----- RECORDS FOR THIS EXERCISE -----
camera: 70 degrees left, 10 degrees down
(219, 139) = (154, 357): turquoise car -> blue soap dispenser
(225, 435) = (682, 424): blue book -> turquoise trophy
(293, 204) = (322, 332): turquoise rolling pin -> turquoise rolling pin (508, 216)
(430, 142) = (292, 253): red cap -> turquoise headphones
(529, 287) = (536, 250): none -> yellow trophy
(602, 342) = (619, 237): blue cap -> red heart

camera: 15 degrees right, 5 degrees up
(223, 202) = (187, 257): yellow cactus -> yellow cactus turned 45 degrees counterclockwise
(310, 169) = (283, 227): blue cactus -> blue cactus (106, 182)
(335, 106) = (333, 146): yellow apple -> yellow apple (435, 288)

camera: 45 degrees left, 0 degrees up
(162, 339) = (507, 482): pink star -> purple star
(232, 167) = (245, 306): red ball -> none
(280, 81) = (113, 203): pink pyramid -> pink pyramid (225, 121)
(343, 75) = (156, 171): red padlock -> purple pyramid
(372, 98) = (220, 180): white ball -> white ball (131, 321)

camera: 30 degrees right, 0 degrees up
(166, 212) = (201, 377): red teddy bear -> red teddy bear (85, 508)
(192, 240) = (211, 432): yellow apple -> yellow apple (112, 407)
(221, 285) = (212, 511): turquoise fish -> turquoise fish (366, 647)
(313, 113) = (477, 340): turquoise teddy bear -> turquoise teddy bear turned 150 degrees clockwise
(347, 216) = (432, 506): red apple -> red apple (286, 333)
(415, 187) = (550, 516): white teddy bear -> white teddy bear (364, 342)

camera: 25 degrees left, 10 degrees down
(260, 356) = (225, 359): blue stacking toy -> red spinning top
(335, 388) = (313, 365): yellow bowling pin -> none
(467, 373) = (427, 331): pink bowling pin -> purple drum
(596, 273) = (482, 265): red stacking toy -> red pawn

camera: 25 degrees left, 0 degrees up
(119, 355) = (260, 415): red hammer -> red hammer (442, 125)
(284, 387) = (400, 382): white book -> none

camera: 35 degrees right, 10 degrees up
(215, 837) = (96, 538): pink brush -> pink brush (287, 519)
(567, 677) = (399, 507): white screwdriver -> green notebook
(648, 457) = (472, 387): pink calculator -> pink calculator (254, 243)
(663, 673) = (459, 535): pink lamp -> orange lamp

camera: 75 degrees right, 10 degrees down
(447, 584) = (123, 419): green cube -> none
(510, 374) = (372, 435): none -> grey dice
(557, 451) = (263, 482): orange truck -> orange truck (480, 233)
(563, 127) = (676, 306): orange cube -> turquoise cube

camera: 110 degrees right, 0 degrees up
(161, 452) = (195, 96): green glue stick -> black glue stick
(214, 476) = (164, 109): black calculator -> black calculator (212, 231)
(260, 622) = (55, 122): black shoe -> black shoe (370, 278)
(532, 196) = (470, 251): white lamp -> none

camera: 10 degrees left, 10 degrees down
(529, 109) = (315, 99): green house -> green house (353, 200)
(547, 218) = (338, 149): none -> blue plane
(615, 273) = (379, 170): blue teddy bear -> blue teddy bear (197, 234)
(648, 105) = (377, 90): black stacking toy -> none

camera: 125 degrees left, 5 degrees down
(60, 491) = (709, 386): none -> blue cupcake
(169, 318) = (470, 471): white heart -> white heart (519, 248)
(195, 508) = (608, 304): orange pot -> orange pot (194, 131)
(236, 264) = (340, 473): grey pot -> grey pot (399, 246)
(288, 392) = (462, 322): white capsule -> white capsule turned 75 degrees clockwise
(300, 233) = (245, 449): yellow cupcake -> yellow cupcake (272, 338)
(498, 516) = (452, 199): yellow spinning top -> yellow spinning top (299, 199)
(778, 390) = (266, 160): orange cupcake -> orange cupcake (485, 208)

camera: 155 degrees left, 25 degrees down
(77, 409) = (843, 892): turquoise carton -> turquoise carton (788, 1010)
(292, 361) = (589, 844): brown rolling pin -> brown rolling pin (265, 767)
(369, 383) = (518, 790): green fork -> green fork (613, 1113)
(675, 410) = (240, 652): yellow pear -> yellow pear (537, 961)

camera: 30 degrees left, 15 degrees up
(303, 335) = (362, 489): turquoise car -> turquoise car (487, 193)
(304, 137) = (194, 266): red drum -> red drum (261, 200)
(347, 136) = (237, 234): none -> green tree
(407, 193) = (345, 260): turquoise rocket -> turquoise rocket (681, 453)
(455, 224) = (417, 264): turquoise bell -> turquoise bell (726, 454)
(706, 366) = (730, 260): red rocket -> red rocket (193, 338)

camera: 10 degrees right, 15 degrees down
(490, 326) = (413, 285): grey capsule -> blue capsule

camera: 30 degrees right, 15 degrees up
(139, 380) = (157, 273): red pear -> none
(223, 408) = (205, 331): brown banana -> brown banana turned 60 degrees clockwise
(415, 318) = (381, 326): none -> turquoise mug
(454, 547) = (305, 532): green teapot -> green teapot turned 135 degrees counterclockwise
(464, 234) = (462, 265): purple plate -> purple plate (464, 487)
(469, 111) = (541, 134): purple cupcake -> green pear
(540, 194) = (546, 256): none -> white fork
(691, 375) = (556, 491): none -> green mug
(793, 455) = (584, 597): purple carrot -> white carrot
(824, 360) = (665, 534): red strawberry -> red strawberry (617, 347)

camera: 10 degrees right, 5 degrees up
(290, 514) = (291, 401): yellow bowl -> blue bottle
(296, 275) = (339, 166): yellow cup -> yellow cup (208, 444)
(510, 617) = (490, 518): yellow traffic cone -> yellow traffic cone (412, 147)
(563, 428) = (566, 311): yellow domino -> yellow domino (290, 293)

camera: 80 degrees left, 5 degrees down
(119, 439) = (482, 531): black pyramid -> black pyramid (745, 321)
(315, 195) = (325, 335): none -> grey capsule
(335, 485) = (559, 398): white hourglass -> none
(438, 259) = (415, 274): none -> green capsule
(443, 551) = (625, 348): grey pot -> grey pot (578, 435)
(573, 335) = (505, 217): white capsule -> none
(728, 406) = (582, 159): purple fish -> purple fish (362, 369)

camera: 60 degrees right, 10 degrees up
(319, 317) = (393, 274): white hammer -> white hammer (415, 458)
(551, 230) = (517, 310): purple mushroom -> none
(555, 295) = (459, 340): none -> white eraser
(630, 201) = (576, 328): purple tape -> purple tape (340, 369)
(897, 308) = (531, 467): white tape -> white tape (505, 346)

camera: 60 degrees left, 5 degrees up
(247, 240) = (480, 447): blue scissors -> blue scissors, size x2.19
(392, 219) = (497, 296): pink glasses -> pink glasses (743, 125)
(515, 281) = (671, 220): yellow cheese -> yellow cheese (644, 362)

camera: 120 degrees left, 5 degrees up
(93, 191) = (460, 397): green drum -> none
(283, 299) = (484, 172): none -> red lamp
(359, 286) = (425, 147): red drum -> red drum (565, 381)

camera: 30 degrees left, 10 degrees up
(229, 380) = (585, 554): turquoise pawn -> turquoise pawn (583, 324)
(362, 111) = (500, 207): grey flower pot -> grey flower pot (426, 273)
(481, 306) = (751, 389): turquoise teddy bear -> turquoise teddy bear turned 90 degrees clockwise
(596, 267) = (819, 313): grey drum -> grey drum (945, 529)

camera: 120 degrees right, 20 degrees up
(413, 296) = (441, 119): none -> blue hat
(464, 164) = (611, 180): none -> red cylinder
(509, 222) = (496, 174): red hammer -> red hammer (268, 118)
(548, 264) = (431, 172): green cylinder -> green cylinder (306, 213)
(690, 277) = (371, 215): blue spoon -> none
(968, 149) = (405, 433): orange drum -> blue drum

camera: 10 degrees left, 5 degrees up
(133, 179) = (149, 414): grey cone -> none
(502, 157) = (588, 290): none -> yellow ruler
-----
Every record must be transcribed precisely, down to the last character.

▶ _EXERCISE SOLUTION_:
camera: 70 degrees left, 10 degrees down
(219, 139) = (154, 357): turquoise car -> blue soap dispenser
(225, 435) = (682, 424): blue book -> turquoise trophy
(293, 204) = (322, 332): turquoise rolling pin -> turquoise rolling pin (508, 216)
(430, 142) = (292, 253): red cap -> turquoise headphones
(529, 287) = (536, 250): none -> yellow trophy
(602, 342) = (619, 237): blue cap -> red heart

camera: 15 degrees right, 5 degrees up
(223, 202) = (187, 257): yellow cactus -> yellow cactus turned 45 degrees counterclockwise
(310, 169) = (283, 227): blue cactus -> blue cactus (106, 182)
(335, 106) = (333, 146): yellow apple -> yellow apple (435, 288)

camera: 45 degrees left, 0 degrees up
(162, 339) = (507, 482): pink star -> purple star
(232, 167) = (245, 306): red ball -> none
(280, 81) = (113, 203): pink pyramid -> pink pyramid (225, 121)
(343, 75) = (156, 171): red padlock -> purple pyramid
(372, 98) = (220, 180): white ball -> white ball (131, 321)

camera: 30 degrees right, 0 degrees up
(166, 212) = (201, 377): red teddy bear -> red teddy bear (85, 508)
(192, 240) = (211, 432): yellow apple -> yellow apple (112, 407)
(221, 285) = (212, 511): turquoise fish -> turquoise fish (366, 647)
(313, 113) = (477, 340): turquoise teddy bear -> turquoise teddy bear turned 150 degrees clockwise
(347, 216) = (432, 506): red apple -> red apple (286, 333)
(415, 187) = (550, 516): white teddy bear -> white teddy bear (364, 342)

camera: 25 degrees left, 10 degrees down
(260, 356) = (225, 359): blue stacking toy -> red spinning top
(335, 388) = (313, 365): yellow bowling pin -> none
(467, 373) = (427, 331): pink bowling pin -> purple drum
(596, 273) = (482, 265): red stacking toy -> red pawn

camera: 25 degrees left, 0 degrees up
(119, 355) = (260, 415): red hammer -> red hammer (442, 125)
(284, 387) = (400, 382): white book -> none

camera: 35 degrees right, 10 degrees up
(215, 837) = (96, 538): pink brush -> pink brush (287, 519)
(567, 677) = (399, 507): white screwdriver -> green notebook
(648, 457) = (472, 387): pink calculator -> pink calculator (254, 243)
(663, 673) = (459, 535): pink lamp -> orange lamp

camera: 75 degrees right, 10 degrees down
(447, 584) = (123, 419): green cube -> none
(510, 374) = (372, 435): none -> grey dice
(557, 451) = (263, 482): orange truck -> orange truck (480, 233)
(563, 127) = (676, 306): orange cube -> turquoise cube

camera: 110 degrees right, 0 degrees up
(161, 452) = (195, 96): green glue stick -> black glue stick
(214, 476) = (164, 109): black calculator -> black calculator (212, 231)
(260, 622) = (55, 122): black shoe -> black shoe (370, 278)
(532, 196) = (470, 251): white lamp -> none

camera: 10 degrees left, 10 degrees down
(529, 109) = (315, 99): green house -> green house (353, 200)
(547, 218) = (338, 149): none -> blue plane
(615, 273) = (379, 170): blue teddy bear -> blue teddy bear (197, 234)
(648, 105) = (377, 90): black stacking toy -> none

camera: 125 degrees left, 5 degrees down
(60, 491) = (709, 386): none -> blue cupcake
(169, 318) = (470, 471): white heart -> white heart (519, 248)
(195, 508) = (608, 304): orange pot -> orange pot (194, 131)
(236, 264) = (340, 473): grey pot -> grey pot (399, 246)
(288, 392) = (462, 322): white capsule -> white capsule turned 75 degrees clockwise
(300, 233) = (245, 449): yellow cupcake -> yellow cupcake (272, 338)
(498, 516) = (452, 199): yellow spinning top -> yellow spinning top (299, 199)
(778, 390) = (266, 160): orange cupcake -> orange cupcake (485, 208)

camera: 155 degrees left, 25 degrees down
(77, 409) = (843, 892): turquoise carton -> turquoise carton (788, 1010)
(292, 361) = (589, 844): brown rolling pin -> brown rolling pin (265, 767)
(369, 383) = (518, 790): green fork -> green fork (613, 1113)
(675, 410) = (240, 652): yellow pear -> yellow pear (537, 961)

camera: 30 degrees left, 15 degrees up
(303, 335) = (362, 489): turquoise car -> turquoise car (487, 193)
(304, 137) = (194, 266): red drum -> red drum (261, 200)
(347, 136) = (237, 234): none -> green tree
(407, 193) = (345, 260): turquoise rocket -> turquoise rocket (681, 453)
(455, 224) = (417, 264): turquoise bell -> turquoise bell (726, 454)
(706, 366) = (730, 260): red rocket -> red rocket (193, 338)

camera: 10 degrees right, 15 degrees down
(490, 326) = (413, 285): grey capsule -> blue capsule

camera: 30 degrees right, 15 degrees up
(139, 380) = (157, 273): red pear -> none
(223, 408) = (205, 331): brown banana -> brown banana turned 60 degrees clockwise
(415, 318) = (381, 326): none -> turquoise mug
(454, 547) = (305, 532): green teapot -> green teapot turned 135 degrees counterclockwise
(464, 234) = (462, 265): purple plate -> purple plate (464, 487)
(469, 111) = (541, 134): purple cupcake -> green pear
(540, 194) = (546, 256): none -> white fork
(691, 375) = (556, 491): none -> green mug
(793, 455) = (584, 597): purple carrot -> white carrot
(824, 360) = (665, 534): red strawberry -> red strawberry (617, 347)

camera: 10 degrees right, 5 degrees up
(290, 514) = (291, 401): yellow bowl -> blue bottle
(296, 275) = (339, 166): yellow cup -> yellow cup (208, 444)
(510, 617) = (490, 518): yellow traffic cone -> yellow traffic cone (412, 147)
(563, 428) = (566, 311): yellow domino -> yellow domino (290, 293)

camera: 80 degrees left, 5 degrees down
(119, 439) = (482, 531): black pyramid -> black pyramid (745, 321)
(315, 195) = (325, 335): none -> grey capsule
(335, 485) = (559, 398): white hourglass -> none
(438, 259) = (415, 274): none -> green capsule
(443, 551) = (625, 348): grey pot -> grey pot (578, 435)
(573, 335) = (505, 217): white capsule -> none
(728, 406) = (582, 159): purple fish -> purple fish (362, 369)

camera: 60 degrees right, 10 degrees up
(319, 317) = (393, 274): white hammer -> white hammer (415, 458)
(551, 230) = (517, 310): purple mushroom -> none
(555, 295) = (459, 340): none -> white eraser
(630, 201) = (576, 328): purple tape -> purple tape (340, 369)
(897, 308) = (531, 467): white tape -> white tape (505, 346)

camera: 60 degrees left, 5 degrees up
(247, 240) = (480, 447): blue scissors -> blue scissors, size x2.19
(392, 219) = (497, 296): pink glasses -> pink glasses (743, 125)
(515, 281) = (671, 220): yellow cheese -> yellow cheese (644, 362)

camera: 120 degrees left, 5 degrees up
(93, 191) = (460, 397): green drum -> none
(283, 299) = (484, 172): none -> red lamp
(359, 286) = (425, 147): red drum -> red drum (565, 381)

camera: 30 degrees left, 10 degrees up
(229, 380) = (585, 554): turquoise pawn -> turquoise pawn (583, 324)
(362, 111) = (500, 207): grey flower pot -> grey flower pot (426, 273)
(481, 306) = (751, 389): turquoise teddy bear -> turquoise teddy bear turned 90 degrees clockwise
(596, 267) = (819, 313): grey drum -> grey drum (945, 529)

camera: 120 degrees right, 20 degrees up
(413, 296) = (441, 119): none -> blue hat
(464, 164) = (611, 180): none -> red cylinder
(509, 222) = (496, 174): red hammer -> red hammer (268, 118)
(548, 264) = (431, 172): green cylinder -> green cylinder (306, 213)
(690, 277) = (371, 215): blue spoon -> none
(968, 149) = (405, 433): orange drum -> blue drum

camera: 10 degrees left, 5 degrees up
(133, 179) = (149, 414): grey cone -> none
(502, 157) = (588, 290): none -> yellow ruler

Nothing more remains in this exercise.